▸ **ABOUT THIS TASK**
Return verbatim all lines from the first one in the records to the line with "150 degrees counterclockwise |", both ends kept.

▸ **SUPPLIED ENTRIES**
··········

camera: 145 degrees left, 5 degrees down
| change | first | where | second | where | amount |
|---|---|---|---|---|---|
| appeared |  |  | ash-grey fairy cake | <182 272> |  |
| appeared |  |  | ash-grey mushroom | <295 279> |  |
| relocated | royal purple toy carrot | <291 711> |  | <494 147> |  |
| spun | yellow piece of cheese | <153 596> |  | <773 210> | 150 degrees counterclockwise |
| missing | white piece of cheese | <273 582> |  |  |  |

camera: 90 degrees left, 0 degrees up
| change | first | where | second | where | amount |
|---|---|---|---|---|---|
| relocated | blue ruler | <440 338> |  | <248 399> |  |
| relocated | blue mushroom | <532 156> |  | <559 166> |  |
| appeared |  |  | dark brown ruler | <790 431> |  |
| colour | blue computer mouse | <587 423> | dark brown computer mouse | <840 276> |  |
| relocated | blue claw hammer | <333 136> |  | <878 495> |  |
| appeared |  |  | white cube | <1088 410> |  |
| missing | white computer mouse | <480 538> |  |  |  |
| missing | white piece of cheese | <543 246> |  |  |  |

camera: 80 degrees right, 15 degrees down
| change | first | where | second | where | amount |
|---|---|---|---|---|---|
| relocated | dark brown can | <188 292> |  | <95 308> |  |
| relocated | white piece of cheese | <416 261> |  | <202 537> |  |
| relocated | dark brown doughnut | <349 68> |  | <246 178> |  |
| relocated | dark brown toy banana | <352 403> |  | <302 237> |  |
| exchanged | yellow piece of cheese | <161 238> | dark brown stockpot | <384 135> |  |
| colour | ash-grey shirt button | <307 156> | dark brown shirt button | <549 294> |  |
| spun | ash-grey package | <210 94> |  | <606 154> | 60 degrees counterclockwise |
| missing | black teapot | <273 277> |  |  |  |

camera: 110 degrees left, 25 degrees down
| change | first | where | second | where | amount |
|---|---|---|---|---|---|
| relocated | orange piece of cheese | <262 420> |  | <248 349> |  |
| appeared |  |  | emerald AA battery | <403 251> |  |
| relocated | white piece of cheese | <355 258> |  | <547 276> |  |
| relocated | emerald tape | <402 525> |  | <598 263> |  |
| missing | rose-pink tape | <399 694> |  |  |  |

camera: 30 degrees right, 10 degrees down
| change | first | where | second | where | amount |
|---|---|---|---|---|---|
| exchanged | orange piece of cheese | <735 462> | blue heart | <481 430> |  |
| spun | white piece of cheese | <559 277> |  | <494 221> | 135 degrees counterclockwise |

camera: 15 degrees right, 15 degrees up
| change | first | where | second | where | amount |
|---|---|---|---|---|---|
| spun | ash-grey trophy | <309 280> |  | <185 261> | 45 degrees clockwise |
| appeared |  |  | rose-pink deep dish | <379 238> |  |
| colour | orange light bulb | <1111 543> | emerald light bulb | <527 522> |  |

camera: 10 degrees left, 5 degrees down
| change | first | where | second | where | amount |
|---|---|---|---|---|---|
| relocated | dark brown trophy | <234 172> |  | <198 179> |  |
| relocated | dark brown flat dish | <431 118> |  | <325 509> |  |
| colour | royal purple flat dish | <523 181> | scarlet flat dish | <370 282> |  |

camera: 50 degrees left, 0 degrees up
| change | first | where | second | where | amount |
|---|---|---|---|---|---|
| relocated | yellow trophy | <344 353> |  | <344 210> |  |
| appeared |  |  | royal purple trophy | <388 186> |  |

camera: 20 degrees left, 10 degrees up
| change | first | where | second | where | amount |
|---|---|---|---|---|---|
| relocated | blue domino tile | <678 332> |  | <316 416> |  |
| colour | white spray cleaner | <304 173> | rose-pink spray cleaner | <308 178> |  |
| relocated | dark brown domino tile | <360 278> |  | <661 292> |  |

··········

▸ **ANSWER SPACE**
camera: 145 degrees left, 5 degrees down
| change | first | where | second | where | amount |
|---|---|---|---|---|---|
| appeared |  |  | ash-grey fairy cake | <182 272> |  |
| appeared |  |  | ash-grey mushroom | <295 279> |  |
| relocated | royal purple toy carrot | <291 711> |  | <494 147> |  |
| spun | yellow piece of cheese | <153 596> |  | <773 210> | 150 degrees counterclockwise |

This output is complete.